**The task**
Swap "beige" for "ivory" and give the lines again, from the line holding "What do you" through the last line, inclusive, with everything else unchanged. Leave the pictures out of your answer.

==========

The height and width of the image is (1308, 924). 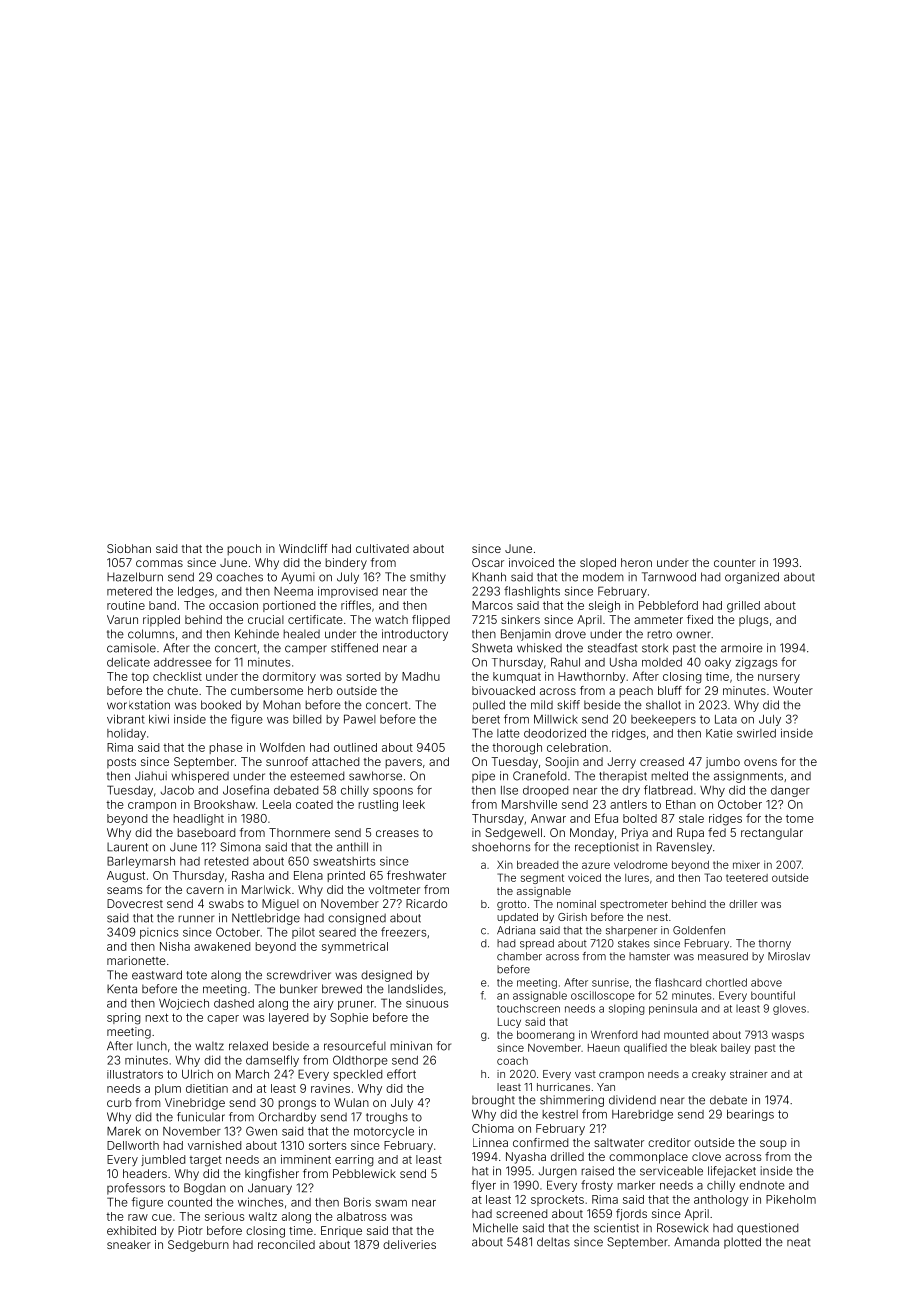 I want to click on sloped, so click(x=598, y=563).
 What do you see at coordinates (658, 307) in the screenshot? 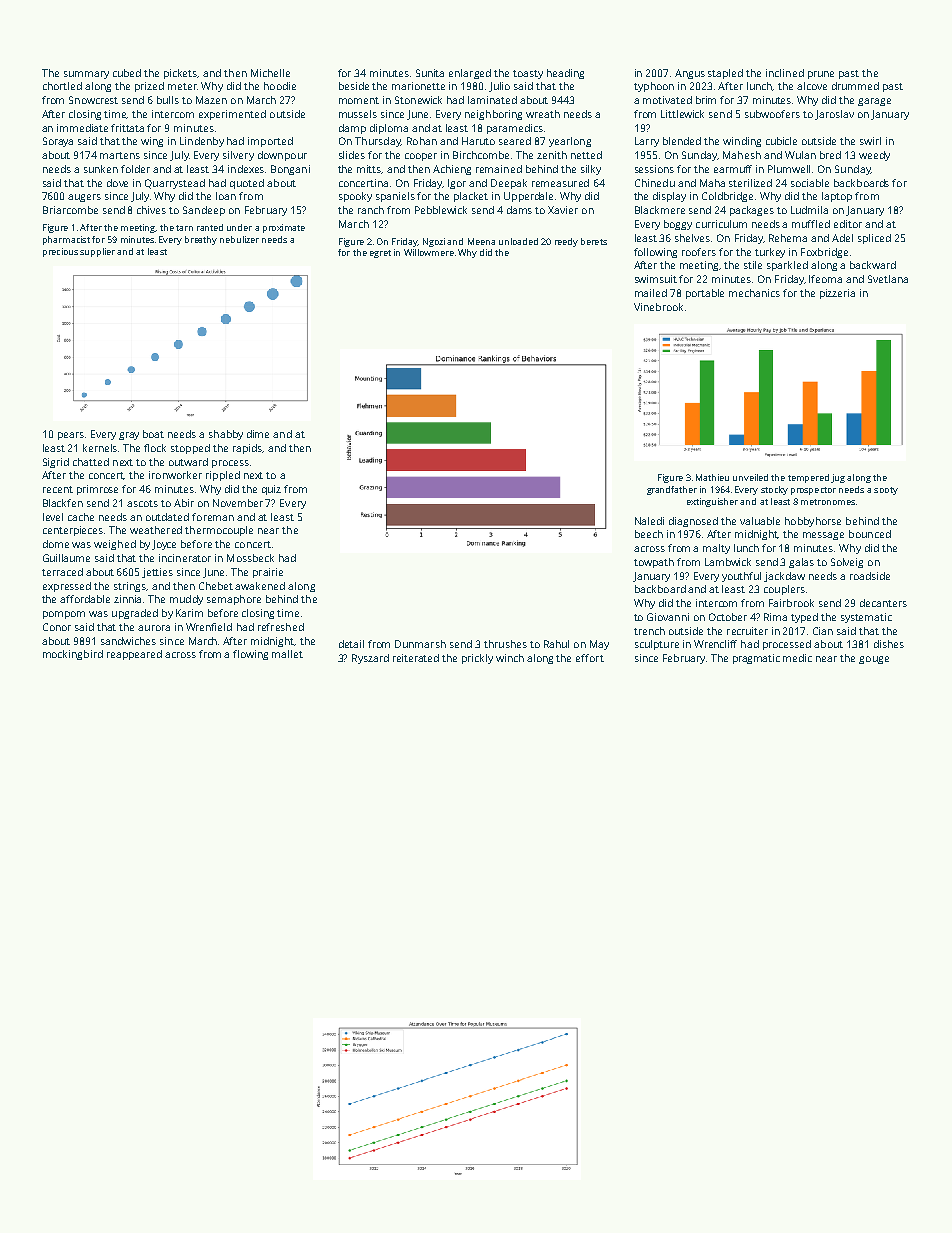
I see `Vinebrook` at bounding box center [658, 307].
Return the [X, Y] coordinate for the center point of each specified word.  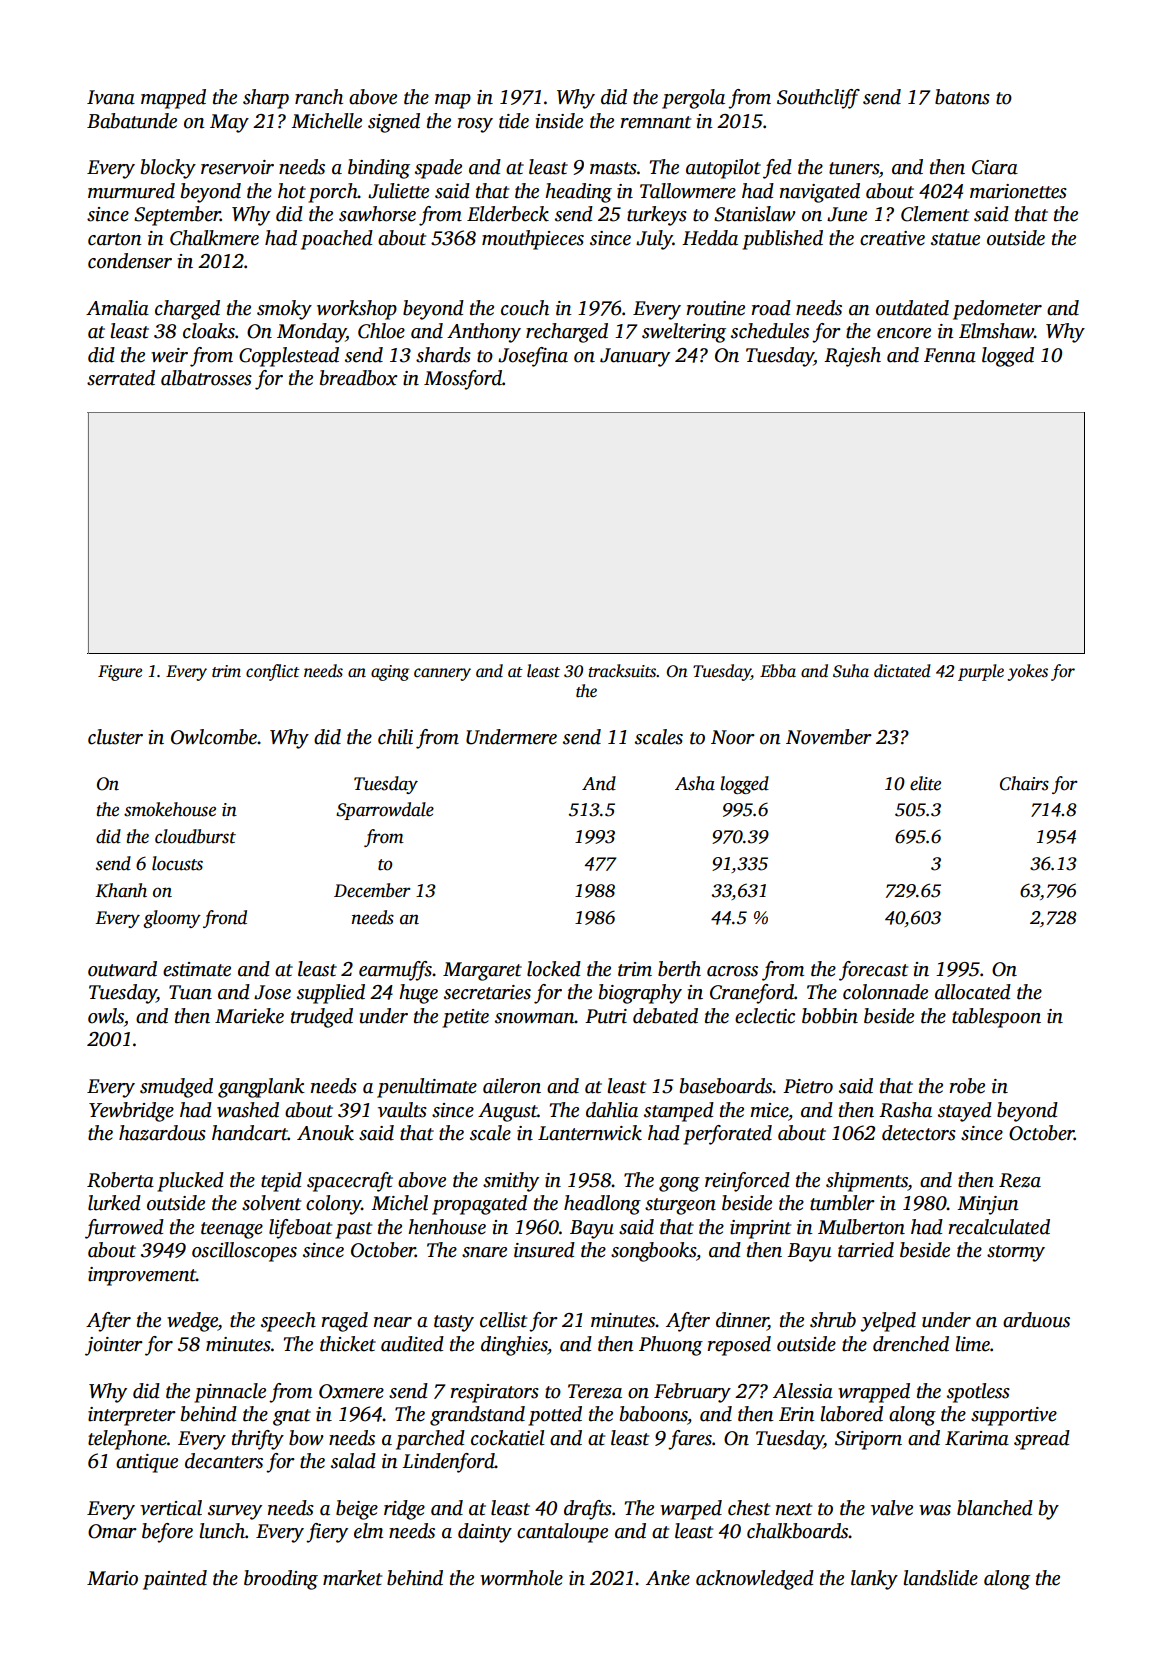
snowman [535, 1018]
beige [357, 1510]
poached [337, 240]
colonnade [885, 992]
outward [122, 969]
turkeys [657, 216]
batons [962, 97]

==========

**Final answer**
 What do you see at coordinates (658, 307) in the screenshot? 
I see `Vinebrook` at bounding box center [658, 307].
Return the [X, Y] coordinate for the center point of each specified word.  
snowman [535, 1018]
ivory [357, 1510]
poached [337, 240]
colonnade [885, 992]
outward [122, 969]
turkeys [657, 216]
batons [962, 97]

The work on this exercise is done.